*** Block opens ***

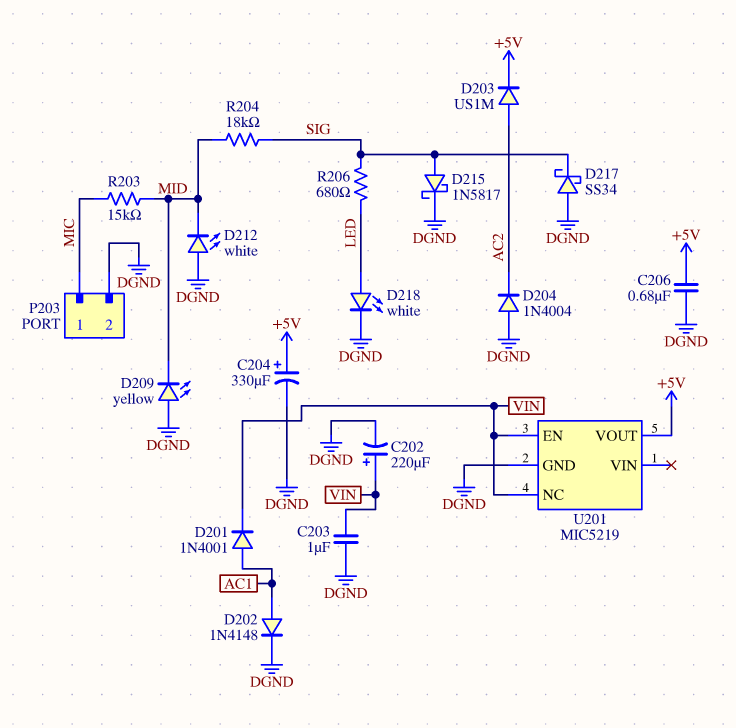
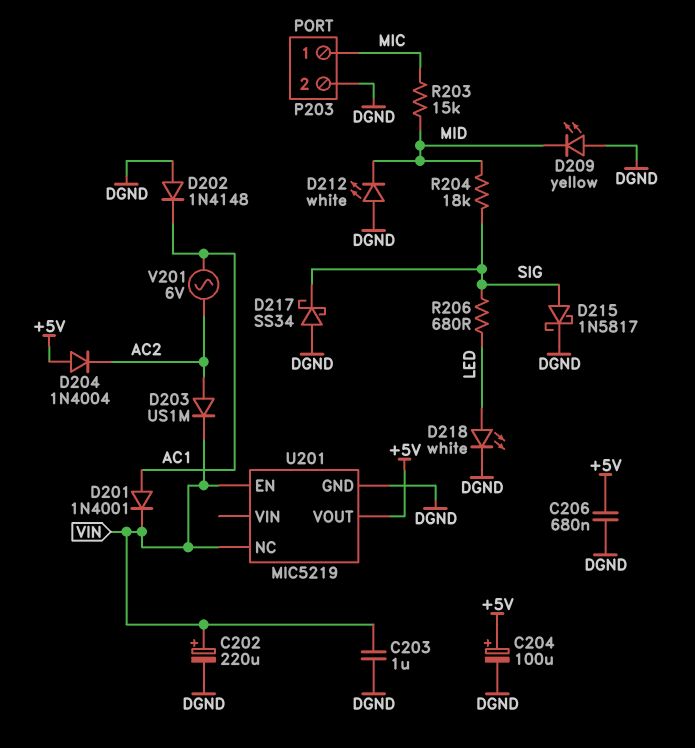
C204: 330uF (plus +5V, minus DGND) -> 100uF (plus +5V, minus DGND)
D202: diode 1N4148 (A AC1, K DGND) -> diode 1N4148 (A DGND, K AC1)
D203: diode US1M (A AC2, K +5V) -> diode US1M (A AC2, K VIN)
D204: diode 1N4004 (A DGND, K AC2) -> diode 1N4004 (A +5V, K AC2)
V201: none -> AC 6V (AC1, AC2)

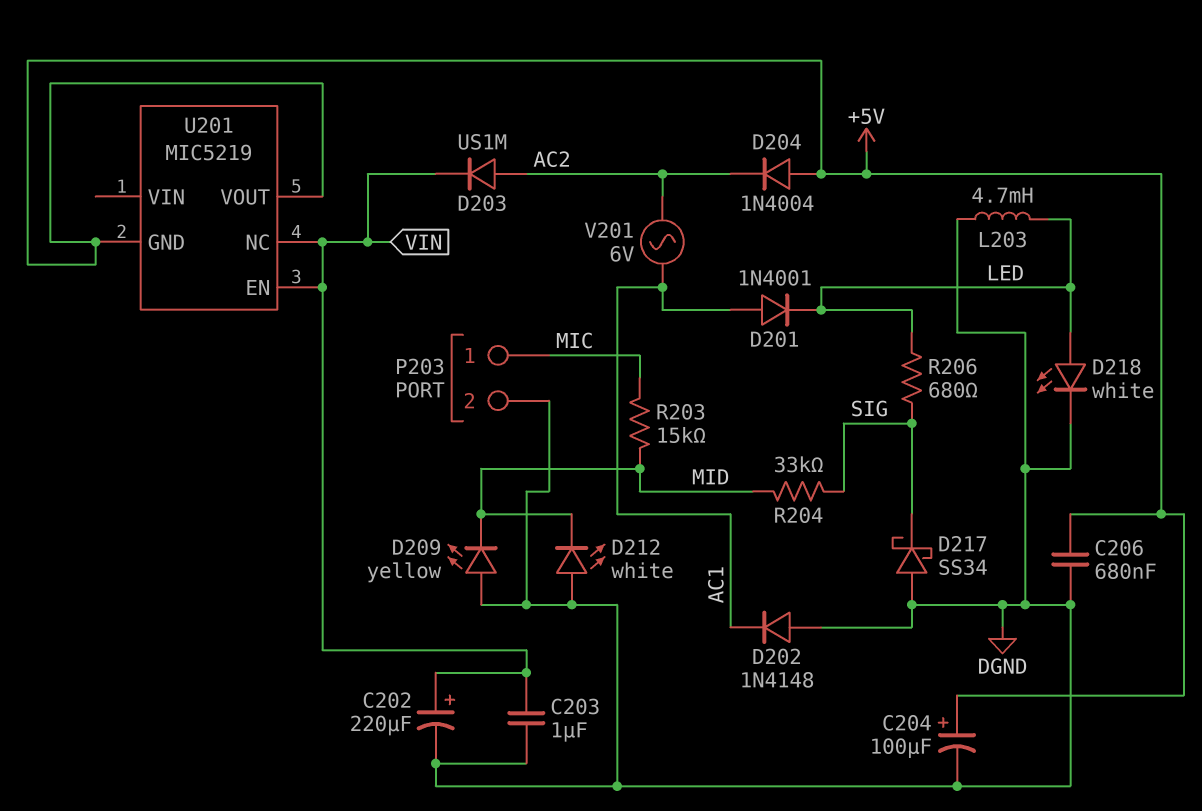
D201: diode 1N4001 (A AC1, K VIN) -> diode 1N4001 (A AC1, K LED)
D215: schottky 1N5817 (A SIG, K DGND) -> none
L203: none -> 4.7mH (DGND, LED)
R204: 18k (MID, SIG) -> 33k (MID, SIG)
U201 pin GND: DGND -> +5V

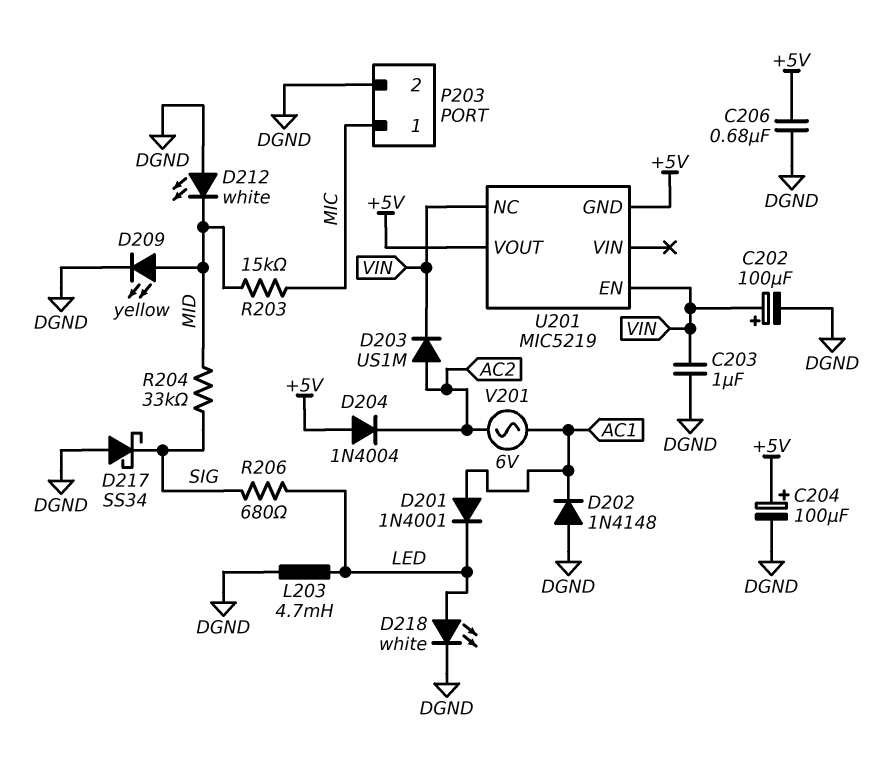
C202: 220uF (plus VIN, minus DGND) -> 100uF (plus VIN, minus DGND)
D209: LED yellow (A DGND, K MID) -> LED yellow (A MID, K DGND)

*** Block closes ***
*** Block opens ***

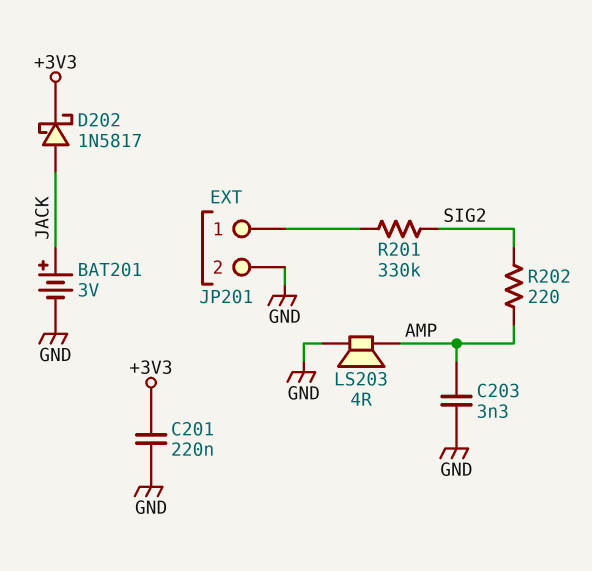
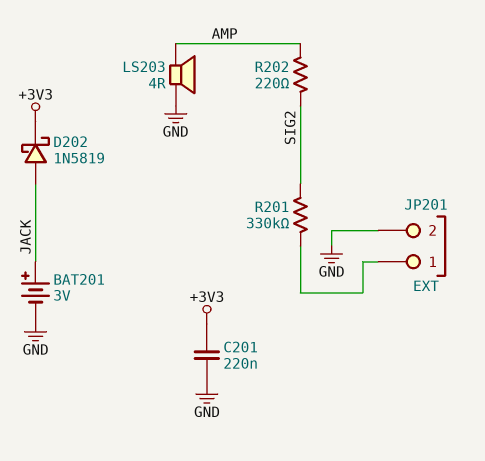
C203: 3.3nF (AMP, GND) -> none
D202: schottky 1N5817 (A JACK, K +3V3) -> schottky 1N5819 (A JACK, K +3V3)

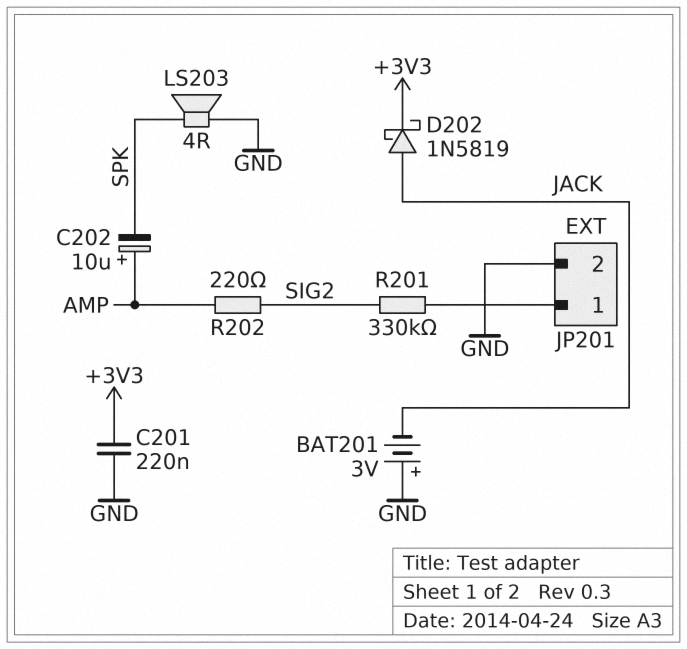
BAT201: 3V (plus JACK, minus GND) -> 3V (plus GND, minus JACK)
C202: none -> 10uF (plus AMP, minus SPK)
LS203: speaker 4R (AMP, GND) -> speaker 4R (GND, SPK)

*** Block closes ***

-- Exercise --
Going back to the data above, write out everything from the line with "R204: 18k (MID, SIG) -> 33k (MID, SIG)" down to the line with "D209: LED yellow", both included, leaving every picture out.

-- Solved exercise --
R204: 18k (MID, SIG) -> 33k (MID, SIG)
U201 pin GND: DGND -> +5V

C202: 220uF (plus VIN, minus DGND) -> 100uF (plus VIN, minus DGND)
D209: LED yellow (A DGND, K MID) -> LED yellow (A MID, K DGND)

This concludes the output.